• **Description of the task**:
Please return the data word for word and leave out any picture it contains.

• **Provided data**:
==*==

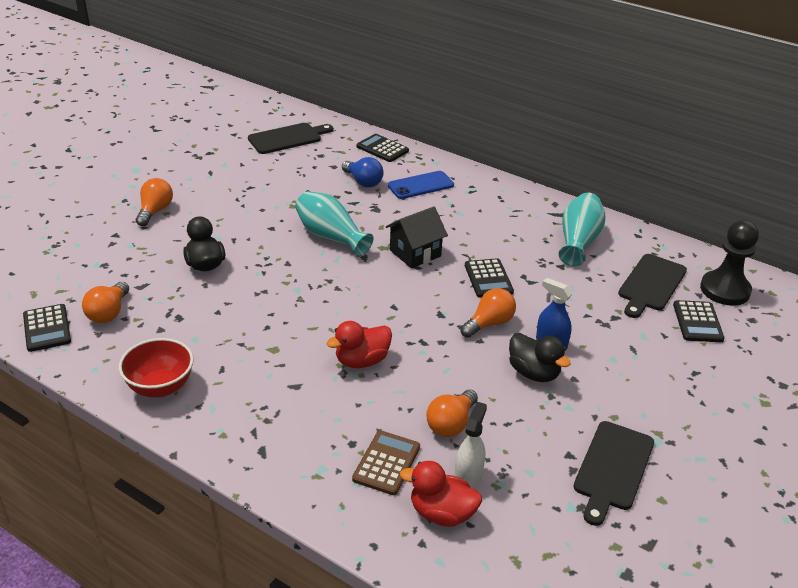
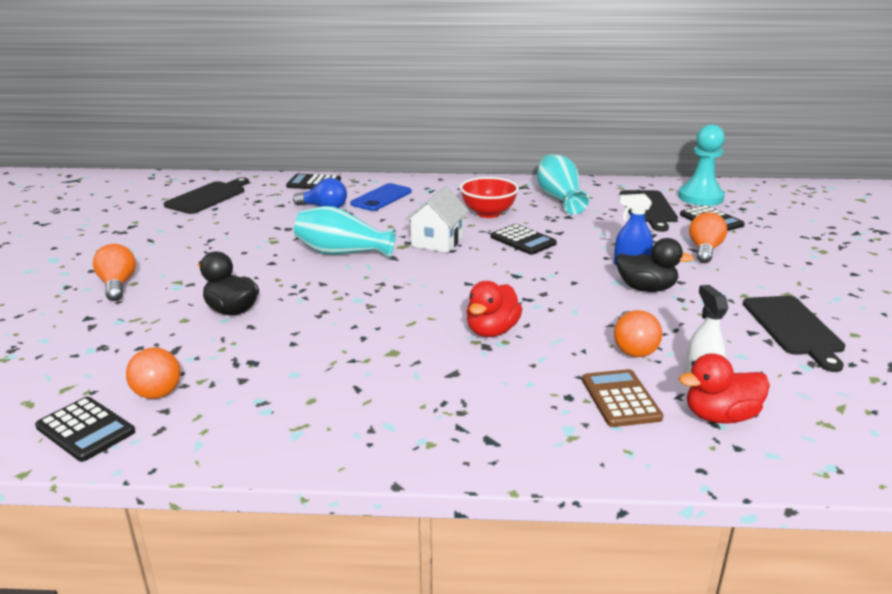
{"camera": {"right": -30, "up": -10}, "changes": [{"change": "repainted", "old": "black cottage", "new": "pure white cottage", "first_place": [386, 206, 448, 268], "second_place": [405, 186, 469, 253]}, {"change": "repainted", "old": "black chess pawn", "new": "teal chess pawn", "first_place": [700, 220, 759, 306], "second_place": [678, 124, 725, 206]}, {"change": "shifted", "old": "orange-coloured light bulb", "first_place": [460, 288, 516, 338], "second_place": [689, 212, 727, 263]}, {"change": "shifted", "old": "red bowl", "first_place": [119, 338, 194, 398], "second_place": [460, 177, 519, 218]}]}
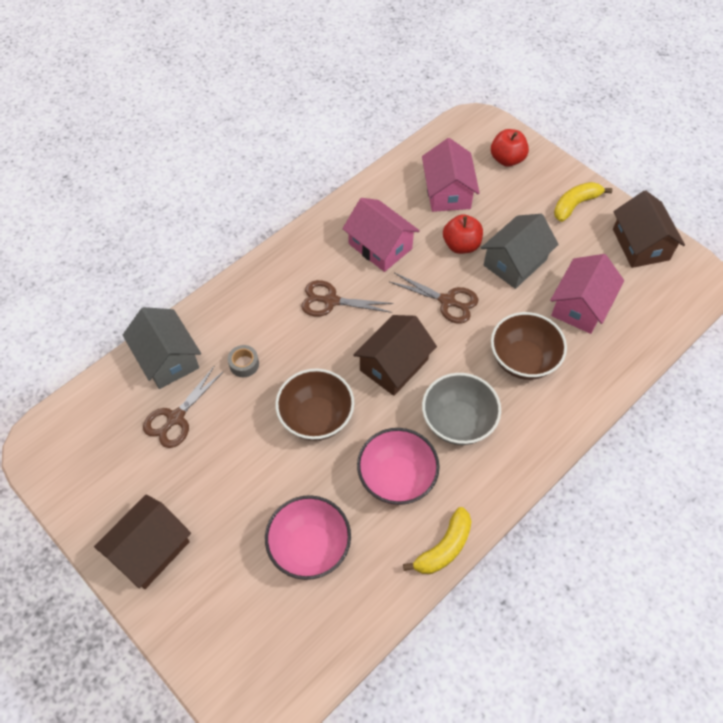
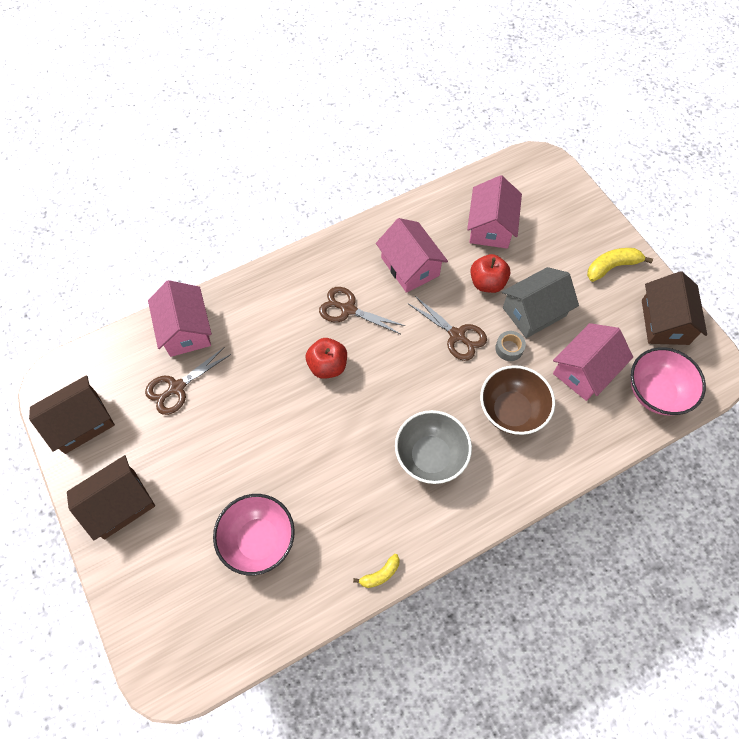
{"camera": {"right": 15, "up": 5}, "changes": [{"change": "shifted", "old": "red apple fruit", "first_place": [491, 129, 529, 167], "second_place": [306, 338, 347, 379]}, {"change": "repainted", "old": "ash-grey cottage", "new": "pink cottage", "first_place": [123, 307, 201, 389], "second_place": [148, 280, 212, 357]}, {"change": "shifted", "old": "russet cottage", "first_place": [353, 315, 437, 396], "second_place": [29, 375, 115, 454]}, {"change": "shifted", "old": "ash-grey sticky tape", "first_place": [228, 345, 259, 377], "second_place": [495, 331, 526, 361]}, {"change": "gone", "old": "russet bowl", "first_place": [275, 369, 354, 441]}, {"change": "shifted", "old": "pink bowl", "first_place": [357, 428, 440, 505], "second_place": [631, 347, 706, 415]}, {"change": "scaled", "old": "golden banana", "first_place": [403, 507, 472, 574], "second_place": [353, 554, 400, 588], "factor": 0.61}]}
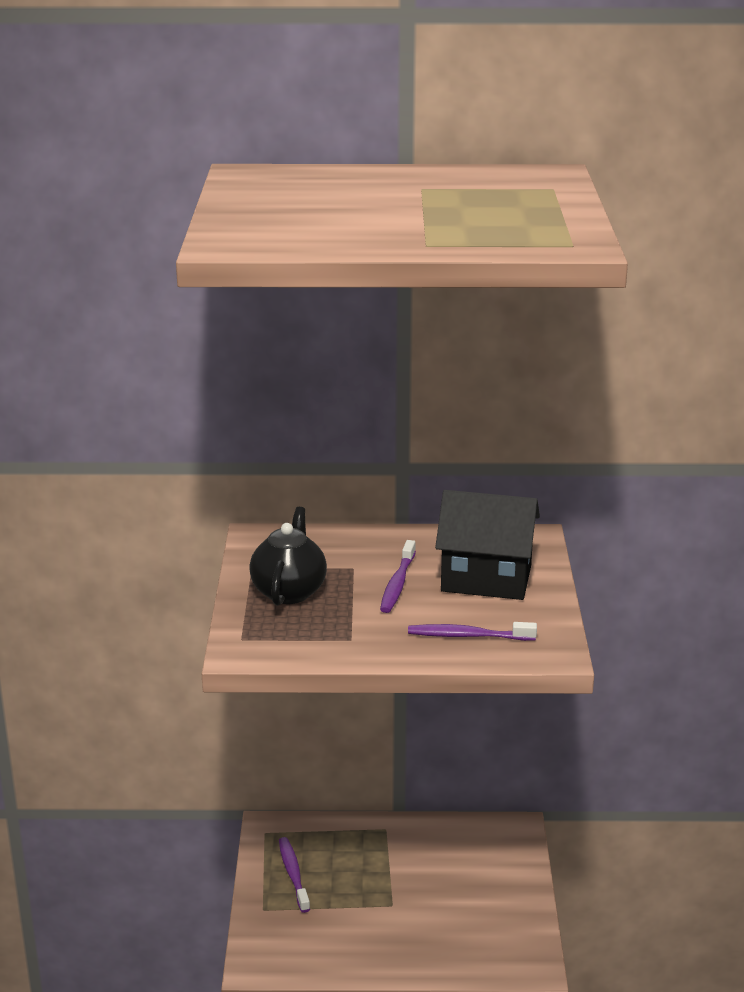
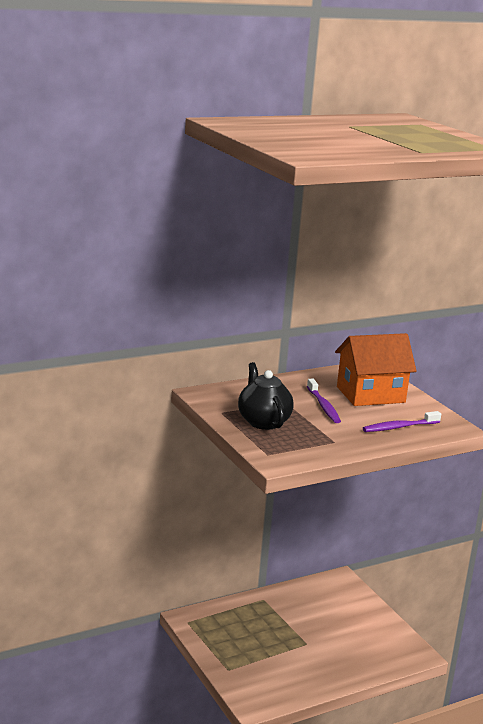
{"camera": {"right": -30, "up": -5}, "changes": [{"change": "repainted", "old": "black cottage", "new": "orange-coloured cottage", "first_place": [435, 490, 540, 600], "second_place": [335, 333, 416, 406]}, {"change": "gone", "old": "violet tooth brush", "first_place": [279, 837, 310, 913]}]}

==*==

• **Answer section**:
{"camera": {"right": -30, "up": -10}, "changes": [{"change": "repainted", "old": "black cottage", "new": "pure white cottage", "first_place": [386, 206, 448, 268], "second_place": [405, 186, 469, 253]}, {"change": "repainted", "old": "black chess pawn", "new": "teal chess pawn", "first_place": [700, 220, 759, 306], "second_place": [678, 124, 725, 206]}, {"change": "shifted", "old": "orange-coloured light bulb", "first_place": [460, 288, 516, 338], "second_place": [689, 212, 727, 263]}, {"change": "shifted", "old": "red bowl", "first_place": [119, 338, 194, 398], "second_place": [460, 177, 519, 218]}]}
{"camera": {"right": 15, "up": 5}, "changes": [{"change": "shifted", "old": "red apple fruit", "first_place": [491, 129, 529, 167], "second_place": [306, 338, 347, 379]}, {"change": "repainted", "old": "ash-grey cottage", "new": "pink cottage", "first_place": [123, 307, 201, 389], "second_place": [148, 280, 212, 357]}, {"change": "shifted", "old": "russet cottage", "first_place": [353, 315, 437, 396], "second_place": [29, 375, 115, 454]}, {"change": "shifted", "old": "ash-grey sticky tape", "first_place": [228, 345, 259, 377], "second_place": [495, 331, 526, 361]}, {"change": "gone", "old": "russet bowl", "first_place": [275, 369, 354, 441]}, {"change": "shifted", "old": "pink bowl", "first_place": [357, 428, 440, 505], "second_place": [631, 347, 706, 415]}, {"change": "scaled", "old": "golden banana", "first_place": [403, 507, 472, 574], "second_place": [353, 554, 400, 588], "factor": 0.61}]}
{"camera": {"right": -30, "up": -5}, "changes": [{"change": "repainted", "old": "black cottage", "new": "orange-coloured cottage", "first_place": [435, 490, 540, 600], "second_place": [335, 333, 416, 406]}, {"change": "gone", "old": "violet tooth brush", "first_place": [279, 837, 310, 913]}]}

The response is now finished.